** Opening EXERCISE INPUT block **

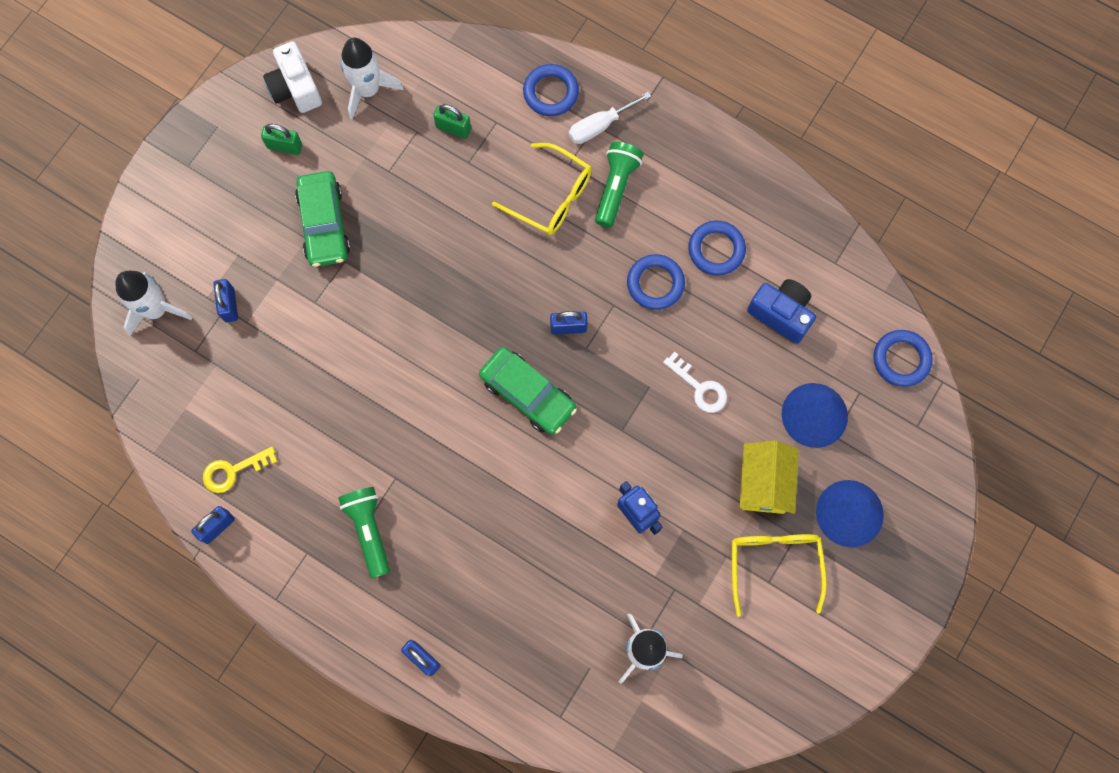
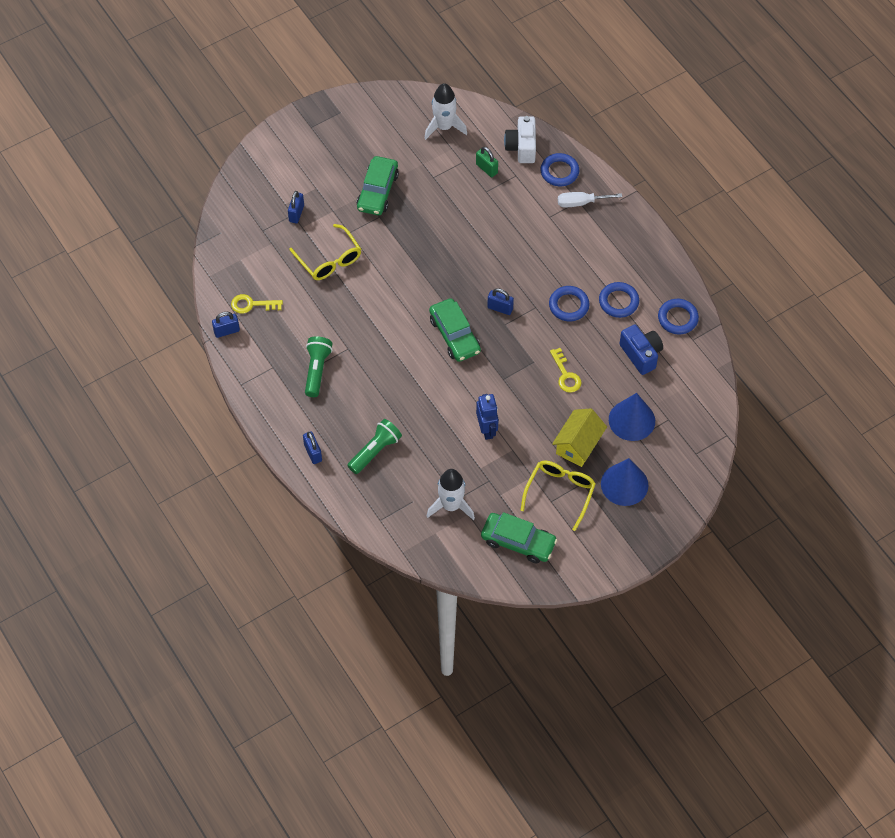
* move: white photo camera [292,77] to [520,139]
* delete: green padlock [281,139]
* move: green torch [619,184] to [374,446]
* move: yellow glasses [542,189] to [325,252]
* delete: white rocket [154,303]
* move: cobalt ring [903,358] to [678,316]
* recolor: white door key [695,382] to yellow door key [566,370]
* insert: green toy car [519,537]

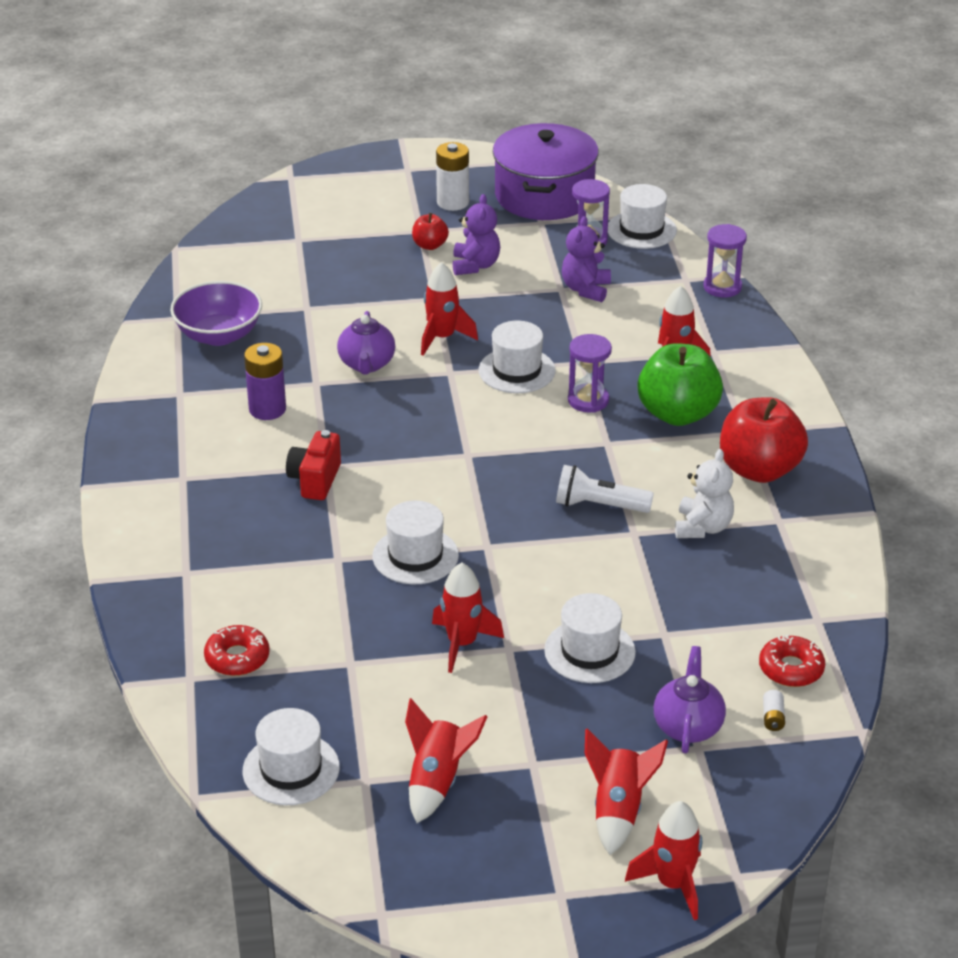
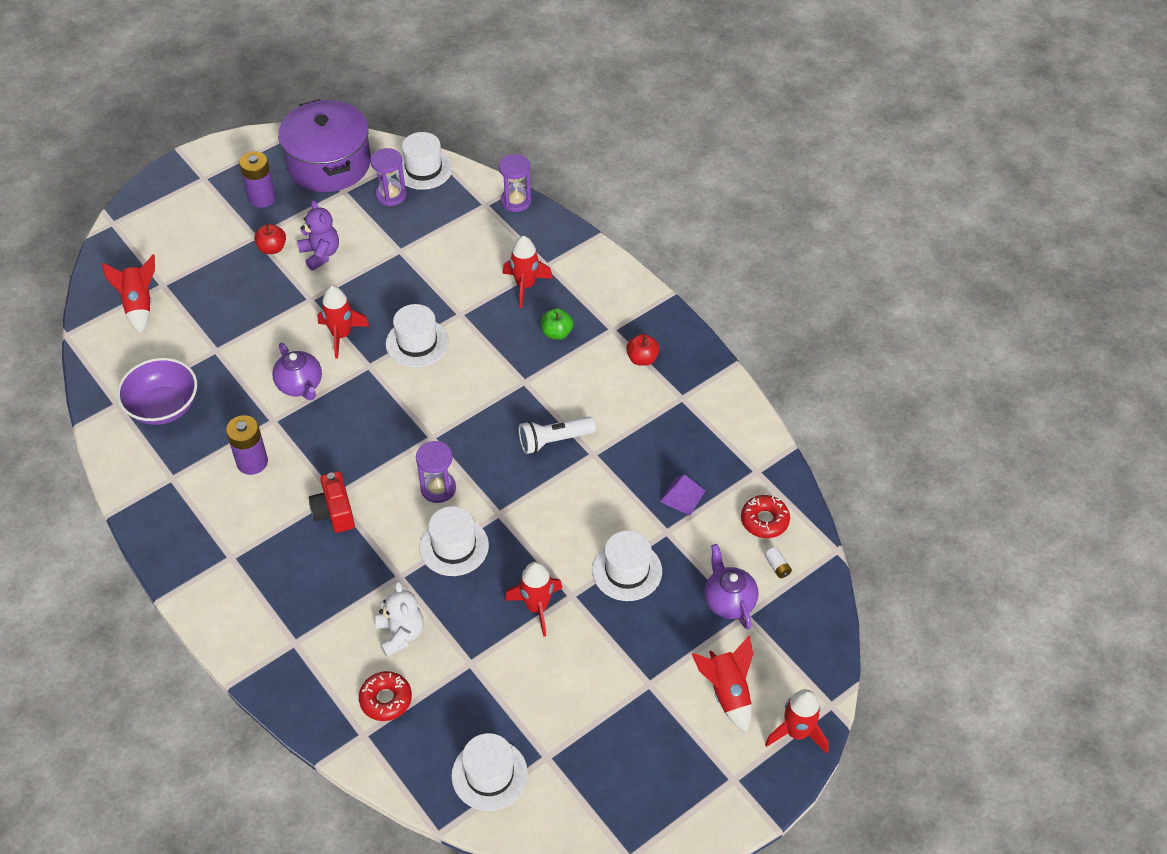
* recolor: white battery [452,176] to violet battery [258,179]
* delete: violet stuffed bear [586,259]
* move: violet sandglass [590,373] to [436,472]
* resize: green apple [680,384] = [557,324] x0.49
* resize: crimson apple [764,440] = [643,350] x0.49
* move: white stuffed bear [704,493] to [399,619]
* move: crimson rocket [446,760] to [128,293]
* insert: violet pyramid [682,495]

** Closing EXERCISE INPUT block **

> [WHAT THE TASK REQUIRES]: The line with "[903,358] to [678,316]" and each line after it, through the final line of the data, are to be duplicated exactly, with pictures left out and nothing more included.

> [EXERCISE RESPONSE]:
* move: cobalt ring [903,358] to [678,316]
* recolor: white door key [695,382] to yellow door key [566,370]
* insert: green toy car [519,537]

* recolor: white battery [452,176] to violet battery [258,179]
* delete: violet stuffed bear [586,259]
* move: violet sandglass [590,373] to [436,472]
* resize: green apple [680,384] = [557,324] x0.49
* resize: crimson apple [764,440] = [643,350] x0.49
* move: white stuffed bear [704,493] to [399,619]
* move: crimson rocket [446,760] to [128,293]
* insert: violet pyramid [682,495]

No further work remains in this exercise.